[[ Provided data, beginning ]]

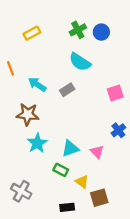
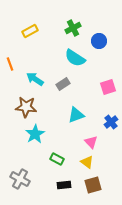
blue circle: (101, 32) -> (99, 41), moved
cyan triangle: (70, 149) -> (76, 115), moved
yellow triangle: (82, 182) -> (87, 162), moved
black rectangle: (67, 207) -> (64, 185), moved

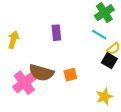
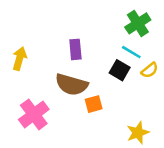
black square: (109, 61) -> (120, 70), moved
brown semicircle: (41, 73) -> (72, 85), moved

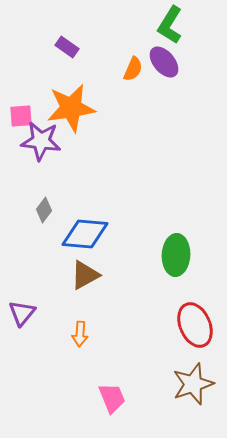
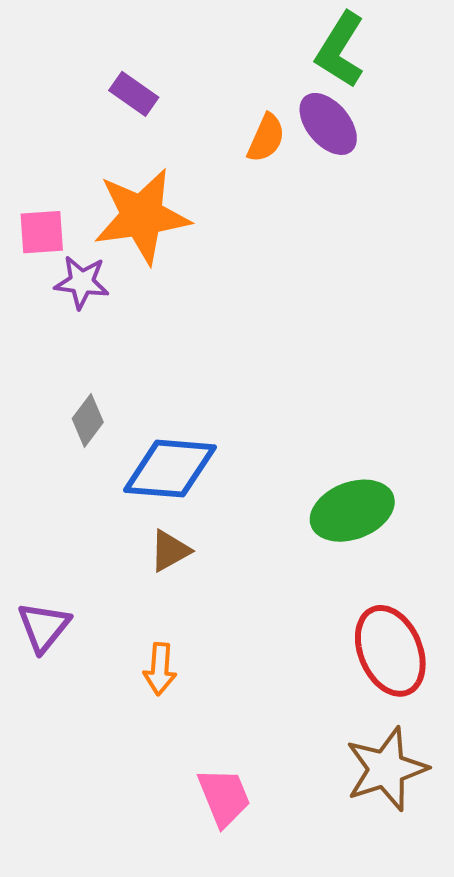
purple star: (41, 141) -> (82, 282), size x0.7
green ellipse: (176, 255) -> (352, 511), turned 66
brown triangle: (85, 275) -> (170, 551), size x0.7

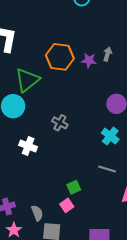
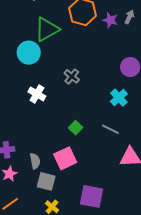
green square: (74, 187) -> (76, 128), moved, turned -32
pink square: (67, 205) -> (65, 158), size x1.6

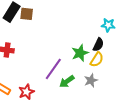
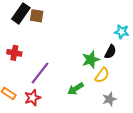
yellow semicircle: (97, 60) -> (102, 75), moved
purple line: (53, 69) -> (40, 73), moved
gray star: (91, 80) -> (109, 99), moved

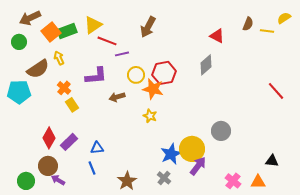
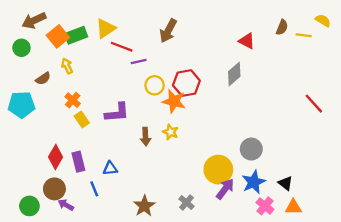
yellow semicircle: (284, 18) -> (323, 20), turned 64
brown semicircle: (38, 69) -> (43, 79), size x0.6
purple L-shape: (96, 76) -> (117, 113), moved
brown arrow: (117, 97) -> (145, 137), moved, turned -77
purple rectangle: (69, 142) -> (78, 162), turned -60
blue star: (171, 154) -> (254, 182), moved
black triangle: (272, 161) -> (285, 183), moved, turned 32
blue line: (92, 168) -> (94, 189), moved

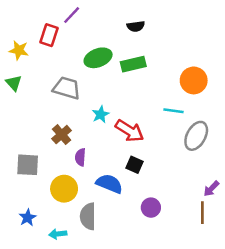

[[ Provided data, end ]]
[[ Provided data, beginning ]]

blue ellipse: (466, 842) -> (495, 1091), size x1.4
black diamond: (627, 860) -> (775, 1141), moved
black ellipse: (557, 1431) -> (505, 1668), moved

[[ Provided data, end ]]
[[ Provided data, beginning ]]

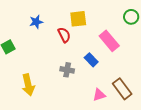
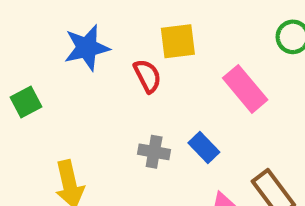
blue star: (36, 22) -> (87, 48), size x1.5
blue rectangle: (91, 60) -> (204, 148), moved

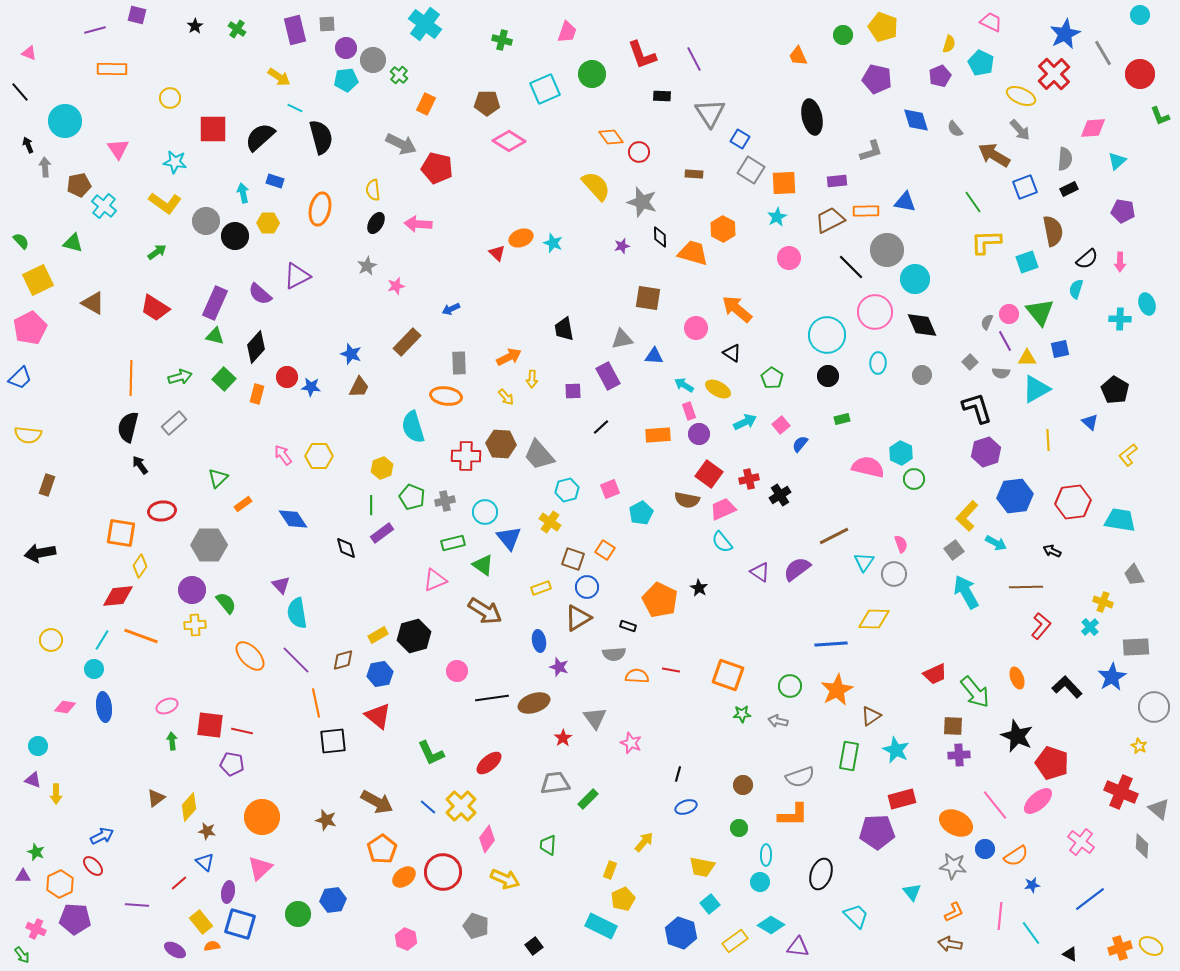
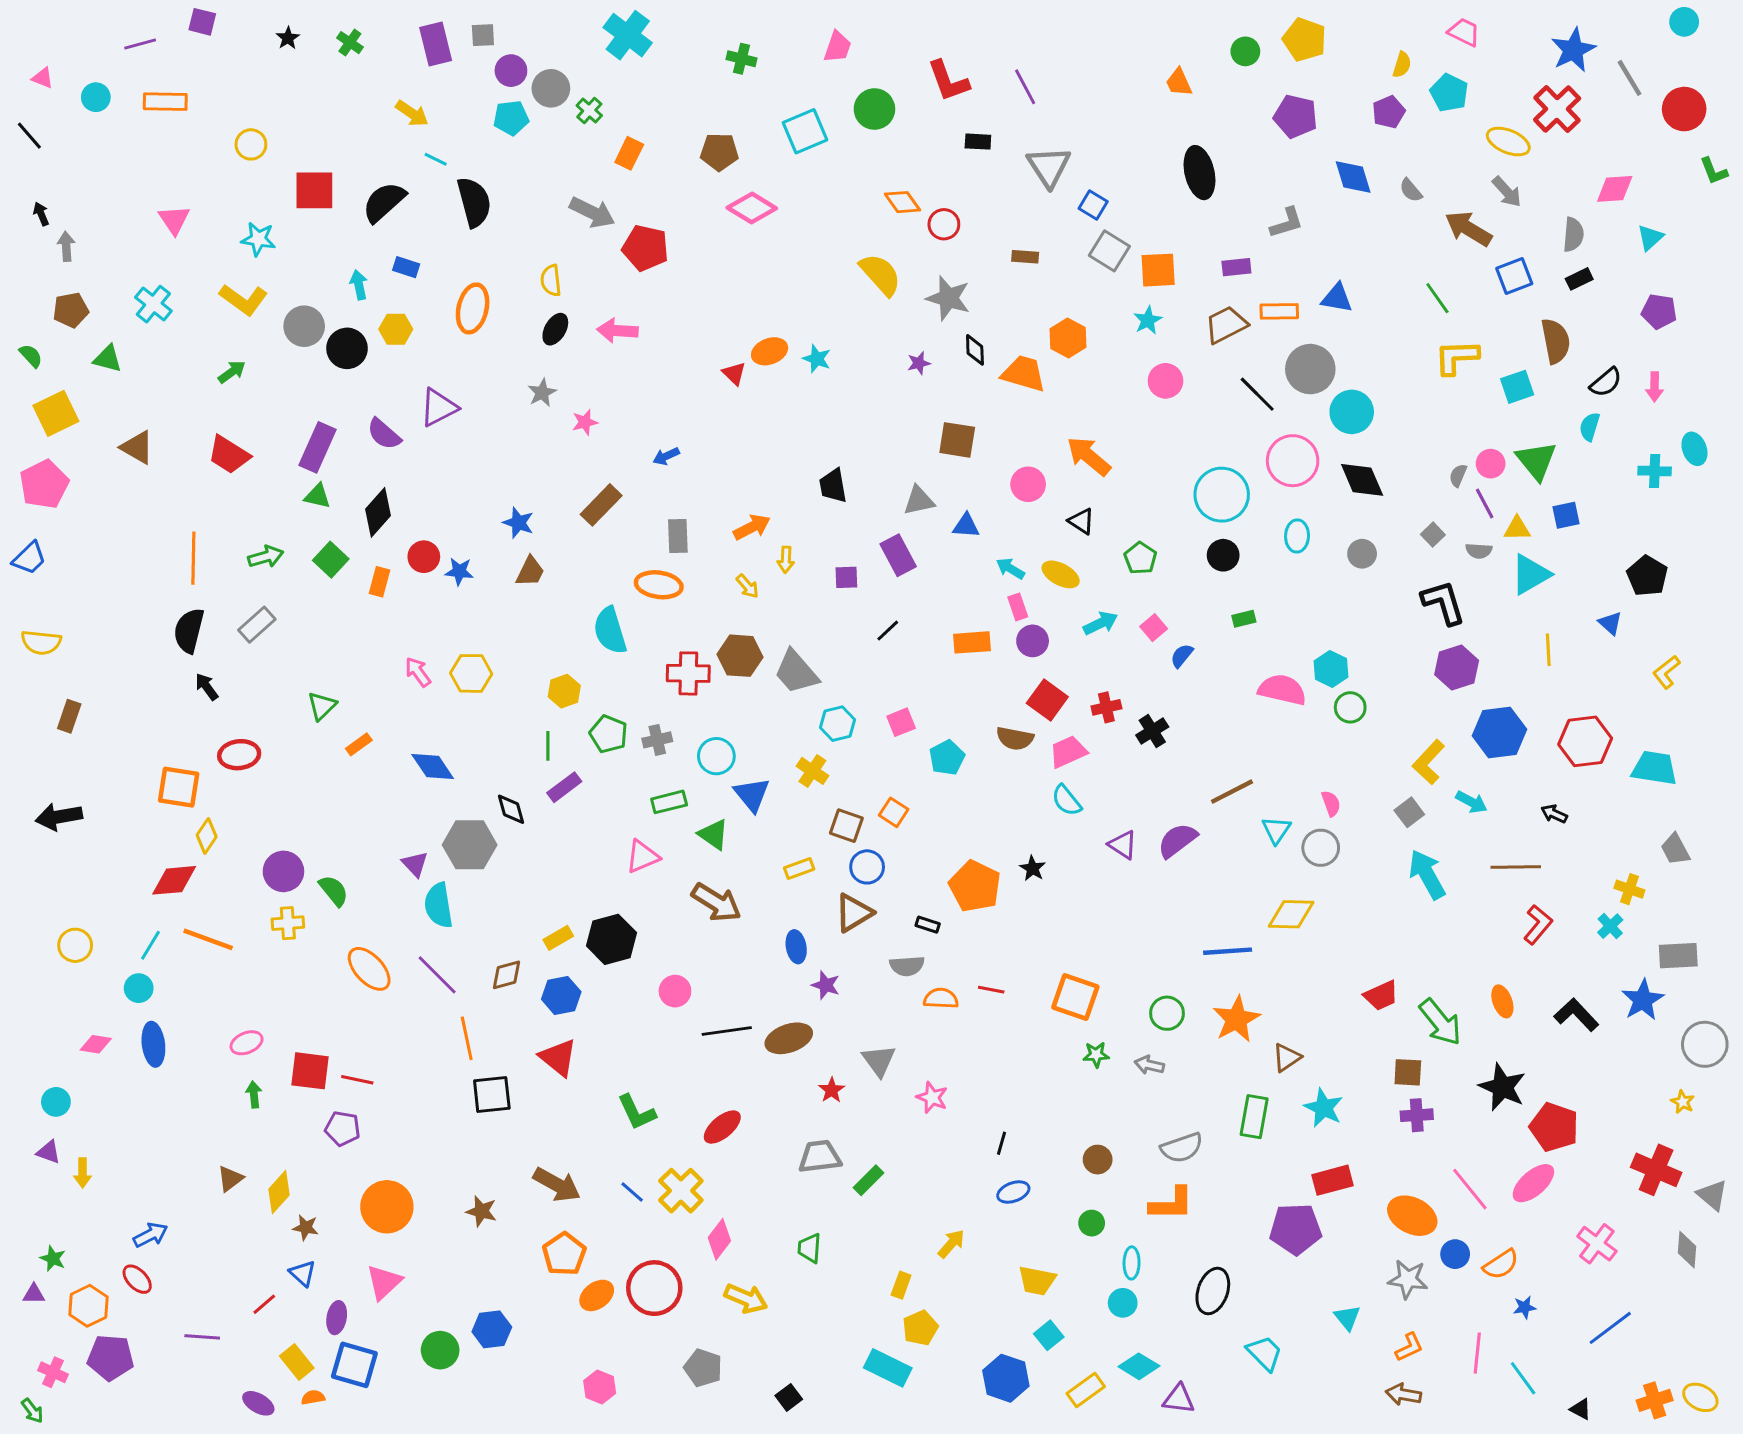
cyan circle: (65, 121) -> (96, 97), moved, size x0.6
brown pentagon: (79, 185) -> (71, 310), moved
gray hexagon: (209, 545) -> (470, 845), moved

[[ Provided data, end ]]

Task to complete:
Output should consist of the lines above from the one with "pink square: (67, 205)" down to the one with "blue star: (171, 154) -> (254, 182), moved", exact and without pictures.

Exercise solution:
pink square: (67, 205) -> (65, 158), size x1.6

yellow semicircle: (97, 60) -> (102, 75), moved
purple line: (53, 69) -> (40, 73), moved
gray star: (91, 80) -> (109, 99), moved

yellow semicircle: (284, 18) -> (323, 20), turned 64
brown semicircle: (38, 69) -> (43, 79), size x0.6
purple L-shape: (96, 76) -> (117, 113), moved
brown arrow: (117, 97) -> (145, 137), moved, turned -77
purple rectangle: (69, 142) -> (78, 162), turned -60
blue star: (171, 154) -> (254, 182), moved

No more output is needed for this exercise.